▶ _Description of the task_: Reproduce the following data line for line, with no changes.
━━━━━ Data excerpts ━━━━━
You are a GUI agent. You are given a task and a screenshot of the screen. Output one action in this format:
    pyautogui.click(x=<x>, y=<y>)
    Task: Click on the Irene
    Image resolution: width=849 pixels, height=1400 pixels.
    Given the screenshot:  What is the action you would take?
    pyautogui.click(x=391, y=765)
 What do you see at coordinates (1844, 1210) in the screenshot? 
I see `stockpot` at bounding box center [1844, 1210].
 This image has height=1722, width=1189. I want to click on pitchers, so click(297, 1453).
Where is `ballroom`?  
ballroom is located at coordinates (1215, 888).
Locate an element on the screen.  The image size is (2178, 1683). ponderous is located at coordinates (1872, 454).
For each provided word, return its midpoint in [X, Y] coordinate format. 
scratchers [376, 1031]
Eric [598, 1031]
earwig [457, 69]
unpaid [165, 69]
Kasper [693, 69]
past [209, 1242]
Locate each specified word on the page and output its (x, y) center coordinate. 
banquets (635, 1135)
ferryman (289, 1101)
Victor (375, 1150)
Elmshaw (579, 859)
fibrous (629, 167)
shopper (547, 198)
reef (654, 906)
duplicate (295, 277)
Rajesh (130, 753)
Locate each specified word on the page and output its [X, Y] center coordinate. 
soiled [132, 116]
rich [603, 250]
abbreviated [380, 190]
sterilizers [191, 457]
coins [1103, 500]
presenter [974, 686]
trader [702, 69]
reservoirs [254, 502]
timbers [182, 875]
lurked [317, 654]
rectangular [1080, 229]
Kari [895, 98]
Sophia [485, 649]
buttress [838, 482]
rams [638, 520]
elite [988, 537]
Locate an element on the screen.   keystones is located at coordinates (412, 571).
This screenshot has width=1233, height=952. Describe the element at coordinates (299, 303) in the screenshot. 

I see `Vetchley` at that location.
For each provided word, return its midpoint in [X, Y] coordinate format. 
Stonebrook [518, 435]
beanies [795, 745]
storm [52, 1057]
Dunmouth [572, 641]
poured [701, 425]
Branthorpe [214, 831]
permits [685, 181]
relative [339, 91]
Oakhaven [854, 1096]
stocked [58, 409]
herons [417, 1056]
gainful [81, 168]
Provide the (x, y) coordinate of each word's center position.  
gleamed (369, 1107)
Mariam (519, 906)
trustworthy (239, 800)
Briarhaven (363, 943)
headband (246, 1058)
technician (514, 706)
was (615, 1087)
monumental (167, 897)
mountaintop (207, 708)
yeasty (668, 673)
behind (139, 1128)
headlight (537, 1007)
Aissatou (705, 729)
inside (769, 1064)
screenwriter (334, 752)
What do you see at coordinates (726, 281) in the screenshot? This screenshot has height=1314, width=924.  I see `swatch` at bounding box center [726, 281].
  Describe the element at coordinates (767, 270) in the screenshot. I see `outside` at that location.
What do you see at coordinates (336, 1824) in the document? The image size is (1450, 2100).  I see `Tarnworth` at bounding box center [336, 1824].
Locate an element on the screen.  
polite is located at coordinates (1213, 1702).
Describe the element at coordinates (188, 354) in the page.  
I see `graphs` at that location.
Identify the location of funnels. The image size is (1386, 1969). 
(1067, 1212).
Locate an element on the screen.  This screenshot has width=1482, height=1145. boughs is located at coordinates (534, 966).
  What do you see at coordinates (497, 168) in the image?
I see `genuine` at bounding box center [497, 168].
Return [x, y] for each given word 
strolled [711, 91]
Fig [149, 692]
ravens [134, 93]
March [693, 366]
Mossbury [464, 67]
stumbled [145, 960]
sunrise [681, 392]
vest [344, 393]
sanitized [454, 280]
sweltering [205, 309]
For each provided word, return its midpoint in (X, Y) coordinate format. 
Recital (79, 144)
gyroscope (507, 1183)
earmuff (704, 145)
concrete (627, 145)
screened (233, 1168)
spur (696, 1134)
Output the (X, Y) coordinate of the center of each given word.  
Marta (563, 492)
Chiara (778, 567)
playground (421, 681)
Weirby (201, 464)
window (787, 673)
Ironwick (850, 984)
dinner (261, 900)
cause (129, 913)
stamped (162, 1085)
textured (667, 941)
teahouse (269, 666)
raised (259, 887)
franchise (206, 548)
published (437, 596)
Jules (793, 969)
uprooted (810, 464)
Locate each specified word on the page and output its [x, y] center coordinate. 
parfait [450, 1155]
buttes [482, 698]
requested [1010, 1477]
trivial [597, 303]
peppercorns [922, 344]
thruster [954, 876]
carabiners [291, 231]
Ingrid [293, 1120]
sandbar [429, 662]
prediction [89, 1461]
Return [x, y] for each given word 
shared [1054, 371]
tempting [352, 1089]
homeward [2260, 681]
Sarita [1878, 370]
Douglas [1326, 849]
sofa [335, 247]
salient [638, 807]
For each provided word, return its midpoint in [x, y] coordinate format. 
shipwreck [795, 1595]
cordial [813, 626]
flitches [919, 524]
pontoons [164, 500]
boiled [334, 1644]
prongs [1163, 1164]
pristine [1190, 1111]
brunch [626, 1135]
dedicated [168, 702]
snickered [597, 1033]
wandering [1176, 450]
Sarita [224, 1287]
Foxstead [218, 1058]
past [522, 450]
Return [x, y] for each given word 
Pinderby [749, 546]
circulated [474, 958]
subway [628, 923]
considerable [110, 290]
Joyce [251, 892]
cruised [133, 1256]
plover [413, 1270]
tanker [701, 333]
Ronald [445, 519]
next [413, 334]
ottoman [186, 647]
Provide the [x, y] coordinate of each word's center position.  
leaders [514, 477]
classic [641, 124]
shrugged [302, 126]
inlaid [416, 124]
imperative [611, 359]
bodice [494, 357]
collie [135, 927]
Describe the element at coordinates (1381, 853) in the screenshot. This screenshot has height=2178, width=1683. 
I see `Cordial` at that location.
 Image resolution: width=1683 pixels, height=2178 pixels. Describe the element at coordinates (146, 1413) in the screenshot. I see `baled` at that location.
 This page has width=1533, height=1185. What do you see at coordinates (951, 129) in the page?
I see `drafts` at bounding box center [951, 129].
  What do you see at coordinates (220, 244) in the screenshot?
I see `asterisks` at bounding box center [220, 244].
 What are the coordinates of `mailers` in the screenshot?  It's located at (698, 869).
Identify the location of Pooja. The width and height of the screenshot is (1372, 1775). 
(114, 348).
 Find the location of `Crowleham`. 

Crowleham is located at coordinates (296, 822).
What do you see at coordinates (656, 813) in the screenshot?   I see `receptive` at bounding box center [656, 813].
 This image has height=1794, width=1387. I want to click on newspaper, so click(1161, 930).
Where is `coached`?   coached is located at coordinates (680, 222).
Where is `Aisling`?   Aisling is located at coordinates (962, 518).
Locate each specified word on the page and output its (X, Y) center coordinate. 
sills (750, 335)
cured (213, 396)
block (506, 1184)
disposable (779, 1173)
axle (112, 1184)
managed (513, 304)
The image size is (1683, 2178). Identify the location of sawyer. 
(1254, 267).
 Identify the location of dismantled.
━━━━━
▶ _Task response_:
You are a GUI agent. You are given a task and a screenshot of the screen. Output one action in this format:
    pyautogui.click(x=<x>, y=<y>)
    Task: Click on the Irene
    Image resolution: width=849 pixels, height=1400 pixels.
    Given the screenshot:  What is the action you would take?
    pyautogui.click(x=391, y=765)
 What do you see at coordinates (1844, 1210) in the screenshot? 
I see `stockpot` at bounding box center [1844, 1210].
 This image has height=1722, width=1189. I want to click on pitchers, so click(297, 1453).
Where is `ballroom`?  
ballroom is located at coordinates (1215, 888).
Locate an element on the screen.  The image size is (2178, 1683). ponderous is located at coordinates (1872, 454).
For each provided word, return its midpoint in [X, Y] coordinate format. 
scratchers [376, 1031]
Eric [598, 1031]
earwig [457, 69]
unpaid [165, 69]
Kasper [693, 69]
past [209, 1242]
Locate each specified word on the page and output its (x, y) center coordinate. 
banquets (635, 1135)
ferryman (289, 1101)
Victor (375, 1150)
Elmshaw (579, 859)
fibrous (629, 167)
shopper (547, 198)
reef (654, 906)
duplicate (295, 277)
Rajesh (130, 753)
Locate each specified word on the page and output its [X, Y] center coordinate. 
soiled [132, 116]
rich [603, 250]
abbreviated [380, 190]
sterilizers [191, 457]
coins [1103, 500]
presenter [974, 686]
trader [702, 69]
reservoirs [254, 502]
timbers [182, 875]
lurked [317, 654]
rectangular [1080, 229]
Kari [895, 98]
Sophia [485, 649]
buttress [838, 482]
rams [638, 520]
elite [988, 537]
Locate an element on the screen.   keystones is located at coordinates (412, 571).
This screenshot has width=1233, height=952. Describe the element at coordinates (299, 303) in the screenshot. 

I see `Vetchley` at that location.
For each provided word, return its midpoint in [X, Y] coordinate format. 
Stonebrook [518, 435]
beanies [795, 745]
storm [52, 1057]
Dunmouth [572, 641]
poured [701, 425]
Branthorpe [214, 831]
permits [685, 181]
relative [339, 91]
Oakhaven [854, 1096]
stocked [58, 409]
herons [417, 1056]
gainful [81, 168]
Provide the (x, y) coordinate of each word's center position.  
gleamed (369, 1107)
Mariam (519, 906)
trustworthy (239, 800)
Briarhaven (363, 943)
headband (246, 1058)
technician (514, 706)
was (615, 1087)
monumental (167, 897)
mountaintop (207, 708)
yeasty (668, 673)
behind (139, 1128)
headlight (537, 1007)
Aissatou (705, 729)
inside (769, 1064)
screenwriter (334, 752)
What do you see at coordinates (726, 281) in the screenshot? This screenshot has height=1314, width=924.  I see `swatch` at bounding box center [726, 281].
  Describe the element at coordinates (767, 270) in the screenshot. I see `outside` at that location.
What do you see at coordinates (336, 1824) in the document? The image size is (1450, 2100).  I see `Tarnworth` at bounding box center [336, 1824].
Locate an element on the screen.  
polite is located at coordinates (1213, 1702).
Describe the element at coordinates (188, 354) in the page.  
I see `graphs` at that location.
Identify the location of funnels. The image size is (1386, 1969). 
(1067, 1212).
Locate an element on the screen.  This screenshot has width=1482, height=1145. boughs is located at coordinates (534, 966).
  What do you see at coordinates (497, 168) in the image?
I see `genuine` at bounding box center [497, 168].
Return [x, y] for each given word 
strolled [711, 91]
Fig [149, 692]
ravens [134, 93]
March [693, 366]
Mossbury [464, 67]
stumbled [145, 960]
sunrise [681, 392]
vest [344, 393]
sanitized [454, 280]
sweltering [205, 309]
For each provided word, return its midpoint in (X, Y) coordinate format. 
Recital (79, 144)
gyroscope (507, 1183)
earmuff (704, 145)
concrete (627, 145)
screened (233, 1168)
spur (696, 1134)
Output the (X, Y) coordinate of the center of each given word.  
Marta (563, 492)
Chiara (778, 567)
playground (421, 681)
Weirby (201, 464)
window (787, 673)
Ironwick (850, 984)
dinner (261, 900)
cause (129, 913)
stamped (162, 1085)
textured (667, 941)
teahouse (269, 666)
raised (259, 887)
franchise (206, 548)
published (437, 596)
Jules (793, 969)
uprooted (810, 464)
Locate each specified word on the page and output its [x, y] center coordinate. 
parfait [450, 1155]
buttes [482, 698]
requested [1010, 1477]
trivial [597, 303]
peppercorns [922, 344]
thruster [954, 876]
carabiners [291, 231]
Ingrid [293, 1120]
sandbar [429, 662]
prediction [89, 1461]
Return [x, y] for each given word 
shared [1054, 371]
tempting [352, 1089]
homeward [2260, 681]
Sarita [1878, 370]
Douglas [1326, 849]
sofa [335, 247]
salient [638, 807]
For each provided word, return its midpoint in [x, y] coordinate format. 
shipwreck [795, 1595]
cordial [813, 626]
flitches [919, 524]
pontoons [164, 500]
boiled [334, 1644]
prongs [1163, 1164]
pristine [1190, 1111]
brunch [626, 1135]
dedicated [168, 702]
snickered [597, 1033]
wandering [1176, 450]
Sarita [224, 1287]
Foxstead [218, 1058]
past [522, 450]
Return [x, y] for each given word 
Pinderby [749, 546]
circulated [474, 958]
subway [628, 923]
considerable [110, 290]
Joyce [251, 892]
cruised [133, 1256]
plover [413, 1270]
tanker [701, 333]
Ronald [445, 519]
next [413, 334]
ottoman [186, 647]
Provide the [x, y] coordinate of each word's center position.  
leaders [514, 477]
classic [641, 124]
shrugged [302, 126]
inlaid [416, 124]
imperative [611, 359]
bodice [494, 357]
collie [135, 927]
Describe the element at coordinates (1381, 853) in the screenshot. This screenshot has height=2178, width=1683. 
I see `Cordial` at that location.
 Image resolution: width=1683 pixels, height=2178 pixels. Describe the element at coordinates (146, 1413) in the screenshot. I see `baled` at that location.
 This page has width=1533, height=1185. What do you see at coordinates (951, 129) in the page?
I see `drafts` at bounding box center [951, 129].
  What do you see at coordinates (220, 244) in the screenshot?
I see `asterisks` at bounding box center [220, 244].
 What are the coordinates of `mailers` in the screenshot?  It's located at (698, 869).
Identify the location of Pooja. The width and height of the screenshot is (1372, 1775). 
(114, 348).
 Find the location of `Crowleham`. 

Crowleham is located at coordinates (296, 822).
What do you see at coordinates (656, 813) in the screenshot?   I see `receptive` at bounding box center [656, 813].
 This image has height=1794, width=1387. I want to click on newspaper, so click(1161, 930).
Where is `coached`?   coached is located at coordinates (680, 222).
Where is `Aisling`?   Aisling is located at coordinates (962, 518).
Locate each specified word on the page and output its (X, Y) center coordinate. 
sills (750, 335)
cured (213, 396)
block (506, 1184)
disposable (779, 1173)
axle (112, 1184)
managed (513, 304)
The image size is (1683, 2178). Identify the location of sawyer. 
(1254, 267).
 Identify the location of dismantled.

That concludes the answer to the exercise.